» **ITEMS**
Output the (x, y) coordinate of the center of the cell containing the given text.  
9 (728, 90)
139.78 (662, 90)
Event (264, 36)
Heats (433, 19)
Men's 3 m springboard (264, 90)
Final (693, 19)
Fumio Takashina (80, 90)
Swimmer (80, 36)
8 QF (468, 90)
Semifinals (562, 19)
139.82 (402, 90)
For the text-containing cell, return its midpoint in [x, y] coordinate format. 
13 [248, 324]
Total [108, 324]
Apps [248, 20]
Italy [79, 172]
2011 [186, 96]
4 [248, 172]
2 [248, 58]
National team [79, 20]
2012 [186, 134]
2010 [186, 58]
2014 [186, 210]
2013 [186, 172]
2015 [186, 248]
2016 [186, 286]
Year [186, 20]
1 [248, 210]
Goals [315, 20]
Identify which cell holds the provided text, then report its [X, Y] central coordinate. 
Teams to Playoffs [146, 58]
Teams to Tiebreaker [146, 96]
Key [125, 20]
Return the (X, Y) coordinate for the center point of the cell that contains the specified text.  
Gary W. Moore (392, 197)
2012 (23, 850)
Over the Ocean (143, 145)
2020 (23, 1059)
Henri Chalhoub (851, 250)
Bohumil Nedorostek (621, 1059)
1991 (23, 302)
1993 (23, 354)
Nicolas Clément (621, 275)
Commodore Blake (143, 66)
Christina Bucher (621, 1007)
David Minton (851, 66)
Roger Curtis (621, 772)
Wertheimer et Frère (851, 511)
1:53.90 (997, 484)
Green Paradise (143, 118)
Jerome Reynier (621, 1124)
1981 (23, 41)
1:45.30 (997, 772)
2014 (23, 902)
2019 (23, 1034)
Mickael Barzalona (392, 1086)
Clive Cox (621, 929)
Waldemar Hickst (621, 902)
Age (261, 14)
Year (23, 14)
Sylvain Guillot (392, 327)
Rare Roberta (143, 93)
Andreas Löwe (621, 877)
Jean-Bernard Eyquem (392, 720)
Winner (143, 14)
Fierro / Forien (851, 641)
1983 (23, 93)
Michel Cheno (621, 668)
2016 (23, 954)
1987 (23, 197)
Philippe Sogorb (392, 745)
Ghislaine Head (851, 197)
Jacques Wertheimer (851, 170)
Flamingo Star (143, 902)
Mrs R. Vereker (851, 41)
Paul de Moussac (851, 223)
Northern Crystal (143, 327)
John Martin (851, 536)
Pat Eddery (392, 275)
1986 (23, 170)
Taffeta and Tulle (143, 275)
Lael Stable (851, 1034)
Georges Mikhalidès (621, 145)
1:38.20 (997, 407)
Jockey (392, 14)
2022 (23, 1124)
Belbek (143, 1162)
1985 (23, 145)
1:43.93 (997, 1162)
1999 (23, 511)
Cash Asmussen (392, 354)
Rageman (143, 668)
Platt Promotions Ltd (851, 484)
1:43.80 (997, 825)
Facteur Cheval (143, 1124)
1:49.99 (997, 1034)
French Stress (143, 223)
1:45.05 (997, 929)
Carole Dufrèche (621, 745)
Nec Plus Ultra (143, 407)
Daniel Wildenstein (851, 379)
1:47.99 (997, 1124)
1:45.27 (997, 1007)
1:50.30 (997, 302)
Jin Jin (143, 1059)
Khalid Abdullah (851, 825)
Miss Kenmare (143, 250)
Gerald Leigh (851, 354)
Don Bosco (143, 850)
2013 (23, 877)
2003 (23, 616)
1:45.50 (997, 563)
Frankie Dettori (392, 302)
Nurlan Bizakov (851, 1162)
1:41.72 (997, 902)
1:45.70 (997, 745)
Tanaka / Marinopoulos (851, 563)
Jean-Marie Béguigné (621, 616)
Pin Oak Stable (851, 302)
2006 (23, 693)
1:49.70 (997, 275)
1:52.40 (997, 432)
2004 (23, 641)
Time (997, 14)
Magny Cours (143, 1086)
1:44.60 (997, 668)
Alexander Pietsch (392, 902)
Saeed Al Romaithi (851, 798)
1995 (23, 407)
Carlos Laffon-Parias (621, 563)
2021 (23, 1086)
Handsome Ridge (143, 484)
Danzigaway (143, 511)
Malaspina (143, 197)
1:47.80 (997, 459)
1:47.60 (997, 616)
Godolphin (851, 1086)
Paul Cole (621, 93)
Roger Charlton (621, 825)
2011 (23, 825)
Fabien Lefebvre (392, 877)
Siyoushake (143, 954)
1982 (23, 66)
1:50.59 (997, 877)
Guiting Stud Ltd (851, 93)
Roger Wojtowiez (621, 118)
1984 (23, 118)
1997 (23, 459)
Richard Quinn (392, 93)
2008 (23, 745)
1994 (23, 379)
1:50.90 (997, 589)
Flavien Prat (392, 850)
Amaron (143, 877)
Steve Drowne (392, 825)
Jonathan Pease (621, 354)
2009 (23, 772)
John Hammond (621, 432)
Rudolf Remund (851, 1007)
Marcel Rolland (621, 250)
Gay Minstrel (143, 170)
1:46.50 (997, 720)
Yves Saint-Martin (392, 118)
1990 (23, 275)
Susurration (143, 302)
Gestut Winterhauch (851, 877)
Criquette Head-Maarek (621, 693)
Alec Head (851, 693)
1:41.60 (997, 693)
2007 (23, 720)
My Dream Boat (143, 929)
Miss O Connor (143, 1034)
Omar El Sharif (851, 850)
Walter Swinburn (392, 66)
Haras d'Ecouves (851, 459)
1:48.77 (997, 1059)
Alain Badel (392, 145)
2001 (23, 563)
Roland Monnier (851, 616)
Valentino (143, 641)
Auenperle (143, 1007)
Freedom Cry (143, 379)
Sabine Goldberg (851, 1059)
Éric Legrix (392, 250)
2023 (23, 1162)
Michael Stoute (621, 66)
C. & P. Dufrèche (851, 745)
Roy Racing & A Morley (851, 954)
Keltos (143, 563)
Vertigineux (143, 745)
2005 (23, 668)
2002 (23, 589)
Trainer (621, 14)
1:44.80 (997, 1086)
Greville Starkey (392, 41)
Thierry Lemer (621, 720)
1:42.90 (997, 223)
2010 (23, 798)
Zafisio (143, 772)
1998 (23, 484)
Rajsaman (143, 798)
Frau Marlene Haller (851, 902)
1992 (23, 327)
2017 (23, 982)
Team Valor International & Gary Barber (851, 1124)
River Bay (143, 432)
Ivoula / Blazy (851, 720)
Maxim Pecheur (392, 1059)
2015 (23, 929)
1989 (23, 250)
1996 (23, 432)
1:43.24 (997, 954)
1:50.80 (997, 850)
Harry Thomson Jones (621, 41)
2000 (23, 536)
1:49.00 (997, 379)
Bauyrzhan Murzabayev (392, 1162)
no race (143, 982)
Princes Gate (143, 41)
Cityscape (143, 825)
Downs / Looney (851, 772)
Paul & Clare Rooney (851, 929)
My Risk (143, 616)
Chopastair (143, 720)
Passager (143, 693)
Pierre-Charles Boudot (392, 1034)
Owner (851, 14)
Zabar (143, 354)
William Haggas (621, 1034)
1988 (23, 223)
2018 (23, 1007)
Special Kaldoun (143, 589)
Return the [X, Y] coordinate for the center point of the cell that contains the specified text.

» **REQUEST**
Retype every row above, keeping each line exactly as it appears.

» **WORKED ANSWER**
Output the (x, y) coordinate of the center of the cell containing the given text.  
9 (728, 90)
139.78 (662, 90)
Event (264, 36)
Heats (433, 19)
Men's 3 m springboard (264, 90)
Final (693, 19)
Fumio Takashina (80, 90)
Swimmer (80, 36)
8 QF (468, 90)
Semifinals (562, 19)
139.82 (402, 90)
For the text-containing cell, return its midpoint in [x, y] coordinate format. 
13 [248, 324]
Total [108, 324]
Apps [248, 20]
Italy [79, 172]
2011 [186, 96]
4 [248, 172]
2 [248, 58]
National team [79, 20]
2012 [186, 134]
2010 [186, 58]
2014 [186, 210]
2013 [186, 172]
2015 [186, 248]
2016 [186, 286]
Year [186, 20]
1 [248, 210]
Goals [315, 20]
Identify which cell holds the provided text, then report its [X, Y] central coordinate. 
Teams to Playoffs [146, 58]
Teams to Tiebreaker [146, 96]
Key [125, 20]
Return the (X, Y) coordinate for the center point of the cell that contains the specified text.  
Gary W. Moore (392, 197)
2012 (23, 850)
Over the Ocean (143, 145)
2020 (23, 1059)
Henri Chalhoub (851, 250)
Bohumil Nedorostek (621, 1059)
1991 (23, 302)
1993 (23, 354)
Nicolas Clément (621, 275)
Commodore Blake (143, 66)
Christina Bucher (621, 1007)
David Minton (851, 66)
Roger Curtis (621, 772)
Wertheimer et Frère (851, 511)
1:53.90 (997, 484)
Green Paradise (143, 118)
Jerome Reynier (621, 1124)
1981 (23, 41)
1:45.30 (997, 772)
2014 (23, 902)
2019 (23, 1034)
Mickael Barzalona (392, 1086)
Clive Cox (621, 929)
Waldemar Hickst (621, 902)
Age (261, 14)
Year (23, 14)
Sylvain Guillot (392, 327)
Rare Roberta (143, 93)
Andreas Löwe (621, 877)
Jean-Bernard Eyquem (392, 720)
Winner (143, 14)
Fierro / Forien (851, 641)
1983 (23, 93)
Michel Cheno (621, 668)
2016 (23, 954)
1987 (23, 197)
Philippe Sogorb (392, 745)
Ghislaine Head (851, 197)
Jacques Wertheimer (851, 170)
Flamingo Star (143, 902)
Mrs R. Vereker (851, 41)
Paul de Moussac (851, 223)
Northern Crystal (143, 327)
John Martin (851, 536)
Pat Eddery (392, 275)
1986 (23, 170)
Taffeta and Tulle (143, 275)
Lael Stable (851, 1034)
Georges Mikhalidès (621, 145)
1:38.20 (997, 407)
Jockey (392, 14)
2022 (23, 1124)
Belbek (143, 1162)
1985 (23, 145)
1:43.93 (997, 1162)
1999 (23, 511)
Cash Asmussen (392, 354)
Rageman (143, 668)
Platt Promotions Ltd (851, 484)
1:43.80 (997, 825)
Facteur Cheval (143, 1124)
1:49.99 (997, 1034)
French Stress (143, 223)
1:45.05 (997, 929)
Carole Dufrèche (621, 745)
Nec Plus Ultra (143, 407)
Daniel Wildenstein (851, 379)
1:47.99 (997, 1124)
1:45.27 (997, 1007)
1:50.30 (997, 302)
Jin Jin (143, 1059)
Khalid Abdullah (851, 825)
Miss Kenmare (143, 250)
Gerald Leigh (851, 354)
Don Bosco (143, 850)
2013 (23, 877)
2003 (23, 616)
1:45.50 (997, 563)
Frankie Dettori (392, 302)
Nurlan Bizakov (851, 1162)
1:41.72 (997, 902)
1:45.70 (997, 745)
Tanaka / Marinopoulos (851, 563)
Jean-Marie Béguigné (621, 616)
Pin Oak Stable (851, 302)
2006 (23, 693)
1:49.70 (997, 275)
1:52.40 (997, 432)
2004 (23, 641)
Time (997, 14)
Magny Cours (143, 1086)
1:44.60 (997, 668)
Alexander Pietsch (392, 902)
Saeed Al Romaithi (851, 798)
1995 (23, 407)
Carlos Laffon-Parias (621, 563)
2021 (23, 1086)
Handsome Ridge (143, 484)
Danzigaway (143, 511)
Malaspina (143, 197)
1:47.80 (997, 459)
1:47.60 (997, 616)
Godolphin (851, 1086)
Paul Cole (621, 93)
Roger Charlton (621, 825)
2011 (23, 825)
Fabien Lefebvre (392, 877)
Siyoushake (143, 954)
1982 (23, 66)
1:50.59 (997, 877)
Guiting Stud Ltd (851, 93)
Roger Wojtowiez (621, 118)
1984 (23, 118)
1997 (23, 459)
Richard Quinn (392, 93)
2008 (23, 745)
1994 (23, 379)
1:50.90 (997, 589)
Flavien Prat (392, 850)
Amaron (143, 877)
Steve Drowne (392, 825)
Jonathan Pease (621, 354)
2009 (23, 772)
John Hammond (621, 432)
Rudolf Remund (851, 1007)
Marcel Rolland (621, 250)
Gay Minstrel (143, 170)
1:46.50 (997, 720)
Yves Saint-Martin (392, 118)
1990 (23, 275)
Susurration (143, 302)
Gestut Winterhauch (851, 877)
Criquette Head-Maarek (621, 693)
Alec Head (851, 693)
1:41.60 (997, 693)
2007 (23, 720)
My Dream Boat (143, 929)
Miss O Connor (143, 1034)
Omar El Sharif (851, 850)
Walter Swinburn (392, 66)
Haras d'Ecouves (851, 459)
1:48.77 (997, 1059)
Alain Badel (392, 145)
2001 (23, 563)
Roland Monnier (851, 616)
Valentino (143, 641)
Auenperle (143, 1007)
Freedom Cry (143, 379)
Sabine Goldberg (851, 1059)
Éric Legrix (392, 250)
2023 (23, 1162)
Michael Stoute (621, 66)
C. & P. Dufrèche (851, 745)
Roy Racing & A Morley (851, 954)
Keltos (143, 563)
Vertigineux (143, 745)
2005 (23, 668)
2002 (23, 589)
Trainer (621, 14)
1:44.80 (997, 1086)
Greville Starkey (392, 41)
Thierry Lemer (621, 720)
1:42.90 (997, 223)
2010 (23, 798)
Zafisio (143, 772)
1998 (23, 484)
Rajsaman (143, 798)
Frau Marlene Haller (851, 902)
1992 (23, 327)
2017 (23, 982)
Team Valor International & Gary Barber (851, 1124)
River Bay (143, 432)
Ivoula / Blazy (851, 720)
Maxim Pecheur (392, 1059)
2015 (23, 929)
1989 (23, 250)
1996 (23, 432)
1:43.24 (997, 954)
1:50.80 (997, 850)
Harry Thomson Jones (621, 41)
2000 (23, 536)
1:49.00 (997, 379)
Bauyrzhan Murzabayev (392, 1162)
no race (143, 982)
Princes Gate (143, 41)
Cityscape (143, 825)
Downs / Looney (851, 772)
Paul & Clare Rooney (851, 929)
My Risk (143, 616)
Chopastair (143, 720)
Passager (143, 693)
Pierre-Charles Boudot (392, 1034)
Owner (851, 14)
Zabar (143, 354)
William Haggas (621, 1034)
1988 (23, 223)
2018 (23, 1007)
Special Kaldoun (143, 589)
Return the [X, Y] coordinate for the center point of the cell that contains the specified text.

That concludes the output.